Segment Open

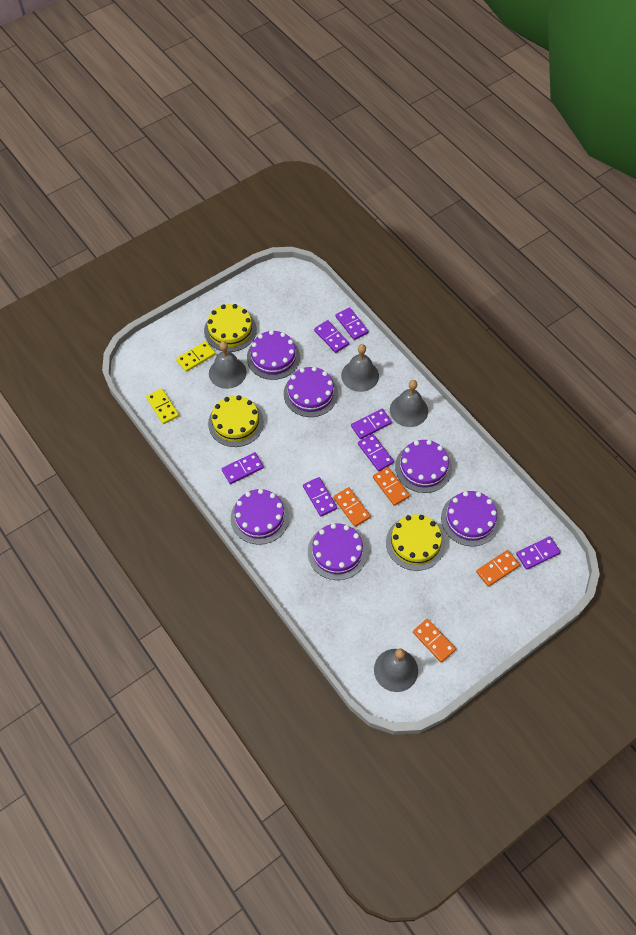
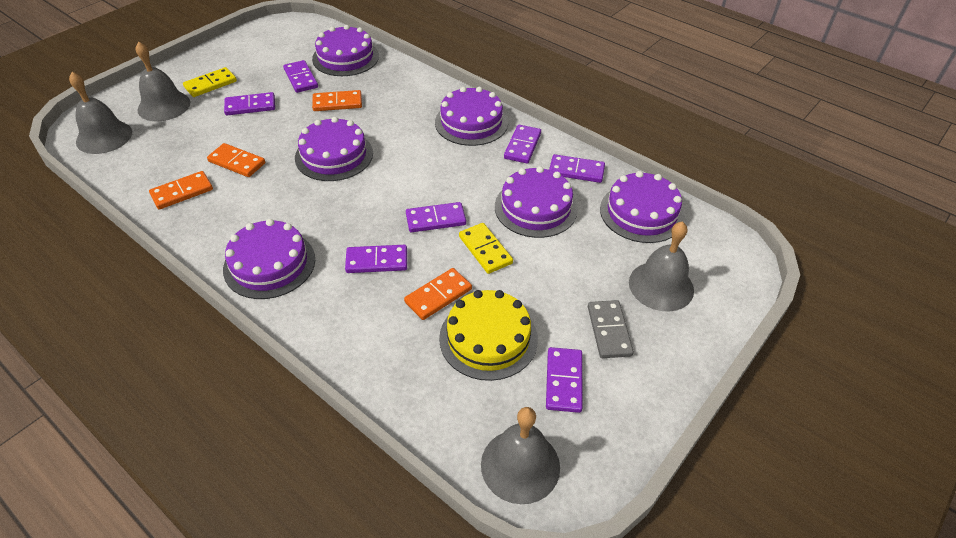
grey domino: 0 -> 1
yellow cake: 3 -> 1

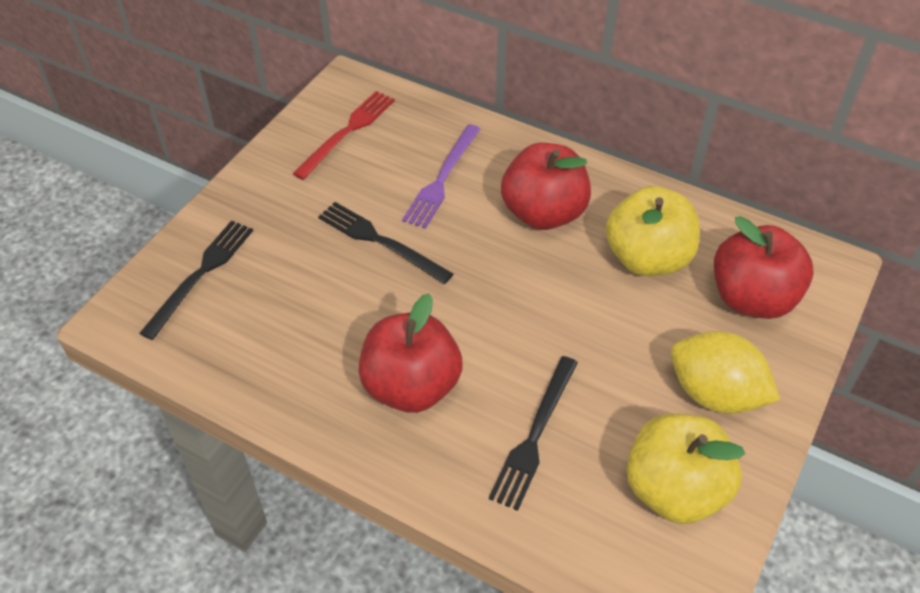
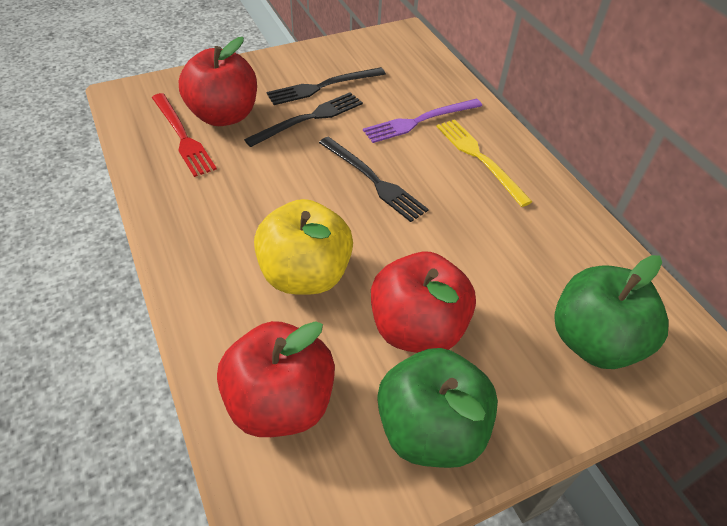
green apple: 0 -> 2
yellow apple: 2 -> 1
yellow fork: 0 -> 1
yellow lemon: 1 -> 0

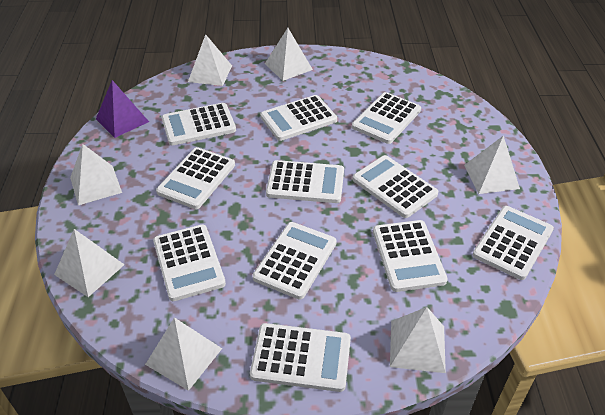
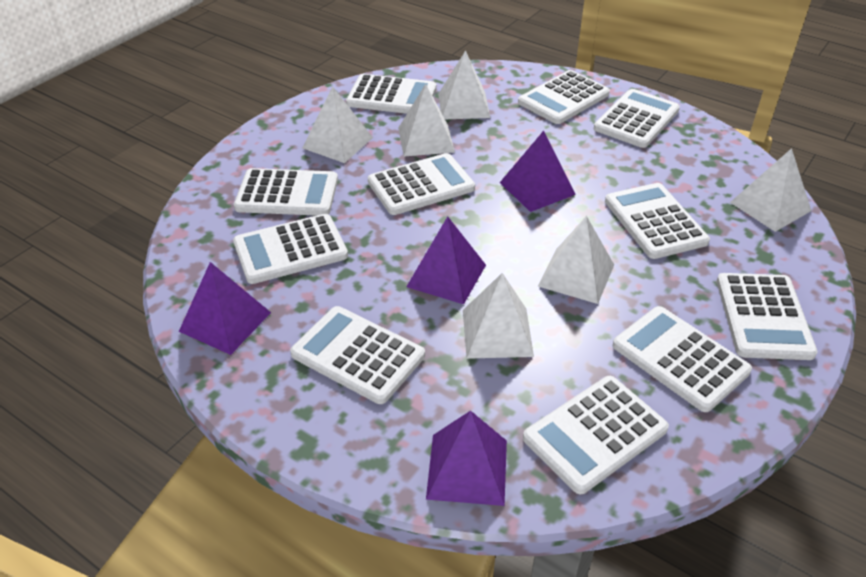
purple pyramid: 1 -> 4
white pyramid: 7 -> 6

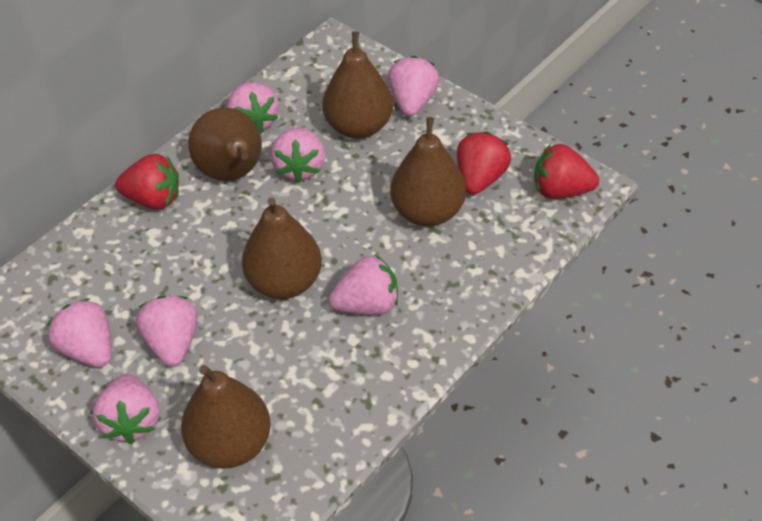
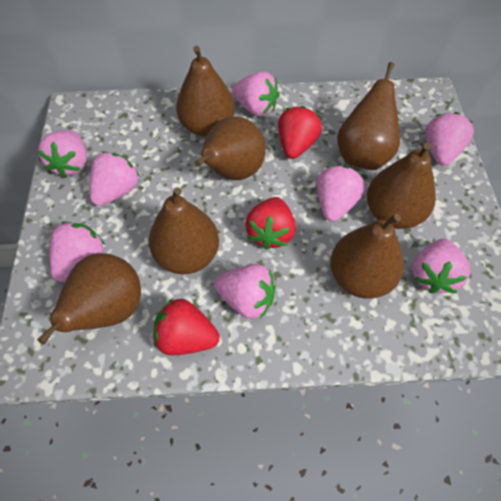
brown pear: 5 -> 7
pink strawberry: 7 -> 8

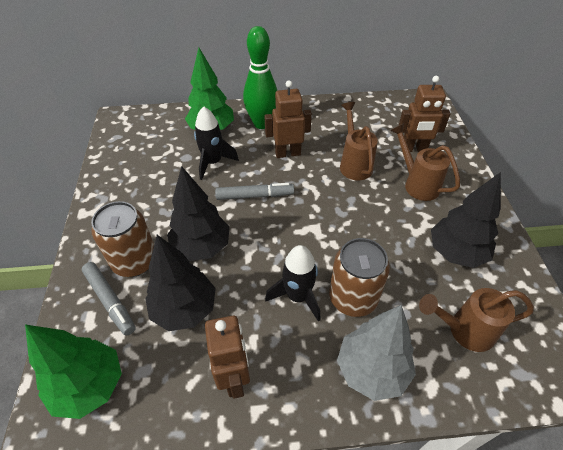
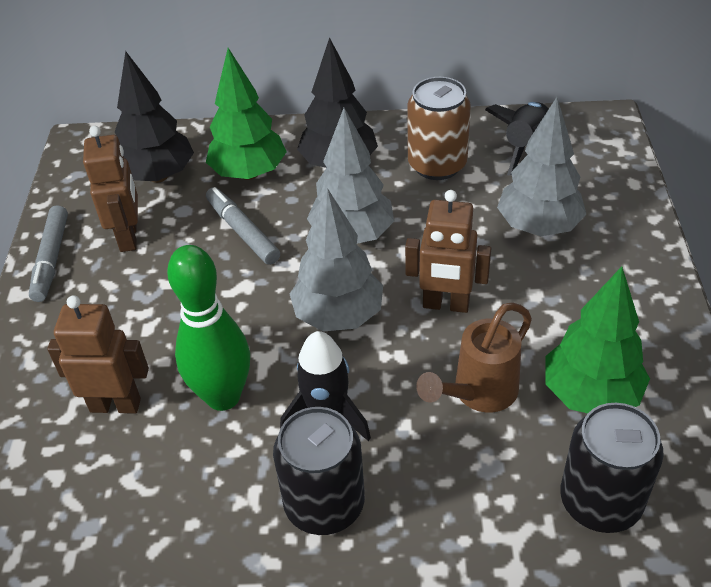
black can: 0 -> 2
black tree: 3 -> 2
brown can: 2 -> 1
brown watering can: 3 -> 1
grey tree: 1 -> 3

Segment Closed

Work to complete – Copy all the lines of data exactly as they appear, dropping any images.

Finished task –
grey domino: 0 -> 1
yellow cake: 3 -> 1

green apple: 0 -> 2
yellow apple: 2 -> 1
yellow fork: 0 -> 1
yellow lemon: 1 -> 0

purple pyramid: 1 -> 4
white pyramid: 7 -> 6

brown pear: 5 -> 7
pink strawberry: 7 -> 8

black can: 0 -> 2
black tree: 3 -> 2
brown can: 2 -> 1
brown watering can: 3 -> 1
grey tree: 1 -> 3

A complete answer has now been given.